Given task = Copy out the lines below word for word, from the very first one through the line that contains "green cross: rotated". Include both of those lines.

──────

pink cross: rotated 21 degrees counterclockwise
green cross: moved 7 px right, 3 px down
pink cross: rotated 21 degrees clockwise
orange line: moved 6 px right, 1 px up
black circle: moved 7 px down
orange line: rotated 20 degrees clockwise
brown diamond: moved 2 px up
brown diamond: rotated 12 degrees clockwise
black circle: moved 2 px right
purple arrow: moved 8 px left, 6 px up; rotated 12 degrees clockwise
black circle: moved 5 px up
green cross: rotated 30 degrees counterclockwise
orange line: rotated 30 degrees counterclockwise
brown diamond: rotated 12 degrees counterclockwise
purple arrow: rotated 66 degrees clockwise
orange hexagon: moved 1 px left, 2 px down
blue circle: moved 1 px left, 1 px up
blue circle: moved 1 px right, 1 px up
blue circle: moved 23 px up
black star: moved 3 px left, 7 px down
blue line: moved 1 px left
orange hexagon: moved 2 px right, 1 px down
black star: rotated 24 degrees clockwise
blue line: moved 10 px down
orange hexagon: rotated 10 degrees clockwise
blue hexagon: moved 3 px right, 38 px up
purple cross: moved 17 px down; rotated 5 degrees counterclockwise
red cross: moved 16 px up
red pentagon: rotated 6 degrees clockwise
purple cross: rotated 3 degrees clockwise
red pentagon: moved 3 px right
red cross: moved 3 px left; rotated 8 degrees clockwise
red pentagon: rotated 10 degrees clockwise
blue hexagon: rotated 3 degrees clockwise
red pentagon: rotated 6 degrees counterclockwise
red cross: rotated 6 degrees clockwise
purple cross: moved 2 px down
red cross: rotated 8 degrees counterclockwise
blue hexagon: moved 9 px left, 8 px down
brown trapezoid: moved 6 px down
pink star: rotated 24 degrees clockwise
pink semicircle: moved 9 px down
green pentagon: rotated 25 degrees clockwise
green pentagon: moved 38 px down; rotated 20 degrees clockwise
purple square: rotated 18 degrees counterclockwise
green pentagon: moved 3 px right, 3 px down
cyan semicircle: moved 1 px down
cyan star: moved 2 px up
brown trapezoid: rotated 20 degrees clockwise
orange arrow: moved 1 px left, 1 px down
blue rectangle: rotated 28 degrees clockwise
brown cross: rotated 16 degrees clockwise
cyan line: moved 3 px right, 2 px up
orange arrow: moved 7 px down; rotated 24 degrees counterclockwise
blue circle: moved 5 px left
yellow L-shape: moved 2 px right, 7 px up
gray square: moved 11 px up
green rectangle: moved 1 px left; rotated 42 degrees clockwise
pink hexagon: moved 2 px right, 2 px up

──────

Correct answer =
pink cross: rotated 21 degrees counterclockwise
green cross: moved 7 px right, 3 px down
pink cross: rotated 21 degrees clockwise
orange line: moved 6 px right, 1 px up
black circle: moved 7 px down
orange line: rotated 20 degrees clockwise
brown diamond: moved 2 px up
brown diamond: rotated 12 degrees clockwise
black circle: moved 2 px right
purple arrow: moved 8 px left, 6 px up; rotated 12 degrees clockwise
black circle: moved 5 px up
green cross: rotated 30 degrees counterclockwise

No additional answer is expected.